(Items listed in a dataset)

=====

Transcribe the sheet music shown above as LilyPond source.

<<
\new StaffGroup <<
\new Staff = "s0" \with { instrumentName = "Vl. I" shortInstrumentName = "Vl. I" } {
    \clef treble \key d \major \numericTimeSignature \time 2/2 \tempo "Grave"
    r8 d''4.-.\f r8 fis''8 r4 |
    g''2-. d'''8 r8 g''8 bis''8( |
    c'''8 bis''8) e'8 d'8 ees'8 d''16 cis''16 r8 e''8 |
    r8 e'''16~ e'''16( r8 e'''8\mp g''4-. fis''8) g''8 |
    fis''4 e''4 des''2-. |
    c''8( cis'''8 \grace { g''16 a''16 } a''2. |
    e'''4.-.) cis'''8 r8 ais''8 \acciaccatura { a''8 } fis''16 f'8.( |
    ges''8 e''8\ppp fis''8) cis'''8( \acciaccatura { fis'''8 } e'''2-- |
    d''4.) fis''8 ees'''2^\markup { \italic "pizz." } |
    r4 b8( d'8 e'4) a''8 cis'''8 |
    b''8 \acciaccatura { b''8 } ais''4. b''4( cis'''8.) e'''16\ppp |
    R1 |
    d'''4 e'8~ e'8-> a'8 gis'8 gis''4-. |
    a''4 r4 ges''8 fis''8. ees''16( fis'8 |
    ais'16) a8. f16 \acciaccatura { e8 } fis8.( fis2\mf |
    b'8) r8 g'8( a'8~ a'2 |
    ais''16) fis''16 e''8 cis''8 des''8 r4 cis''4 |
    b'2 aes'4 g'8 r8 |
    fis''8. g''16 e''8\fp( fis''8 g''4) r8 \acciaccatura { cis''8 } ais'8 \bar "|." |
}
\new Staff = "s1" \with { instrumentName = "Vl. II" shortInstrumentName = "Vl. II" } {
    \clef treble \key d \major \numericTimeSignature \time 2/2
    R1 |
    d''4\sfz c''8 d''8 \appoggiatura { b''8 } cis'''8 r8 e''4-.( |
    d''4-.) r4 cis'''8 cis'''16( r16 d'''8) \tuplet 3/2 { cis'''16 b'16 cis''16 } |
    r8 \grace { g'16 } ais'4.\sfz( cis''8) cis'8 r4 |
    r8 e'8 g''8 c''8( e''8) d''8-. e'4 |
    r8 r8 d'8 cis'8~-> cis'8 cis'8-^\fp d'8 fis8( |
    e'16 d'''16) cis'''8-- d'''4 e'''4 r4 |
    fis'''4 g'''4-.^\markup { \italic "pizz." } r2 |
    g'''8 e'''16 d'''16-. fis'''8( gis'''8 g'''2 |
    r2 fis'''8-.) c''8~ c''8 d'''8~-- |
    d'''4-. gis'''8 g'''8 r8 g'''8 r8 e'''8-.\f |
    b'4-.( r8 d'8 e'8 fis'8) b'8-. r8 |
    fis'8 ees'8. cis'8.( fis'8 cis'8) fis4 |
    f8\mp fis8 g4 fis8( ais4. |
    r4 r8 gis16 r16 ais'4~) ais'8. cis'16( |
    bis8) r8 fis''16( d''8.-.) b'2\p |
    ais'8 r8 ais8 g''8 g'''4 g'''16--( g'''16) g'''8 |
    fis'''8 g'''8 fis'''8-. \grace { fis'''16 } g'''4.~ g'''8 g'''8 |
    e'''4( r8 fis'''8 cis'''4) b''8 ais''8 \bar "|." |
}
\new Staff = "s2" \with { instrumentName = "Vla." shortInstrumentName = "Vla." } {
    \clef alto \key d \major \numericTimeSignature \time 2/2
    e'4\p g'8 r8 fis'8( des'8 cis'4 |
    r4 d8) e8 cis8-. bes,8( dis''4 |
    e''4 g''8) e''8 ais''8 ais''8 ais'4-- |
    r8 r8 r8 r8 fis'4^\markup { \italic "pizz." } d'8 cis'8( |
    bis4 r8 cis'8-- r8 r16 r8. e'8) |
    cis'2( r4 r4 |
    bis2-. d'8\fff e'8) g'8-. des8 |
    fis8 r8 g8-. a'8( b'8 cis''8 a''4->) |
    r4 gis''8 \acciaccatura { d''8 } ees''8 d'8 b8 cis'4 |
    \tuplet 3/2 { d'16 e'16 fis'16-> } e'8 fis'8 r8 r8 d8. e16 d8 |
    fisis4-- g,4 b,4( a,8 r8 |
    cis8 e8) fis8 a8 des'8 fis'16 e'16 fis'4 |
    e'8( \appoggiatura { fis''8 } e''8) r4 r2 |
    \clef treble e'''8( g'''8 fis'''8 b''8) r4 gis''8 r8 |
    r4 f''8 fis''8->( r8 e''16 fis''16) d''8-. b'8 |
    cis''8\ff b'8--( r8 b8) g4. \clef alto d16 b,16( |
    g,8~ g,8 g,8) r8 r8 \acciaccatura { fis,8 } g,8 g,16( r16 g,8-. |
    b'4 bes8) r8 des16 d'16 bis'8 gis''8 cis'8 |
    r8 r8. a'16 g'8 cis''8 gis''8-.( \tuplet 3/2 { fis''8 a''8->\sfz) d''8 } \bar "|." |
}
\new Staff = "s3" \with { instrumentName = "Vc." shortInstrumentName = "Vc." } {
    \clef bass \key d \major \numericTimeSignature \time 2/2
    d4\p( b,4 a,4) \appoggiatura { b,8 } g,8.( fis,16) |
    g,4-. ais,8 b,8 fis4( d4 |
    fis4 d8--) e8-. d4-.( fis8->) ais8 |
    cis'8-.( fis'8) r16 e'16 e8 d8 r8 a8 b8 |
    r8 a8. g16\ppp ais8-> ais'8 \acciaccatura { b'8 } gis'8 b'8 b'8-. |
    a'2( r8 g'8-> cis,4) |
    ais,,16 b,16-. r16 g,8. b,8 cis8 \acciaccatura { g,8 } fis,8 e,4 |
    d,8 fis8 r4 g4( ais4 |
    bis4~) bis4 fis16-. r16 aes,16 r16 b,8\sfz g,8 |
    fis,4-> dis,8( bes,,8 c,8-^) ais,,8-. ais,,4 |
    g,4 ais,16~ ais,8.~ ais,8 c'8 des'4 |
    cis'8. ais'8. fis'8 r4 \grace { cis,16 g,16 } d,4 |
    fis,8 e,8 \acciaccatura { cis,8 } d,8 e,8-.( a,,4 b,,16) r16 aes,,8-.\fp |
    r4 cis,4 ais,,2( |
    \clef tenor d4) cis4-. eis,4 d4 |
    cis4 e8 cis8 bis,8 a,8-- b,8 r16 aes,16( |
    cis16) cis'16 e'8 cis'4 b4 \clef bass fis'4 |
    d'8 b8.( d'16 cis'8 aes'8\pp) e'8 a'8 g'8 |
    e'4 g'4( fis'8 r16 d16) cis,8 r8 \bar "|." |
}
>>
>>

=====

Problem —
Collect every line of the records that contains the string "appoggiatura", treating uppercase and lowercase as different.

Correct output —
    d''4\sfz c''8 d''8 \appoggiatura { b''8 } cis'''8 r8 e''4-.( |
    e'8( \appoggiatura { fis''8 } e''8) r4 r2 |
    d4\p( b,4 a,4) \appoggiatura { b,8 } g,8.( fis,16) |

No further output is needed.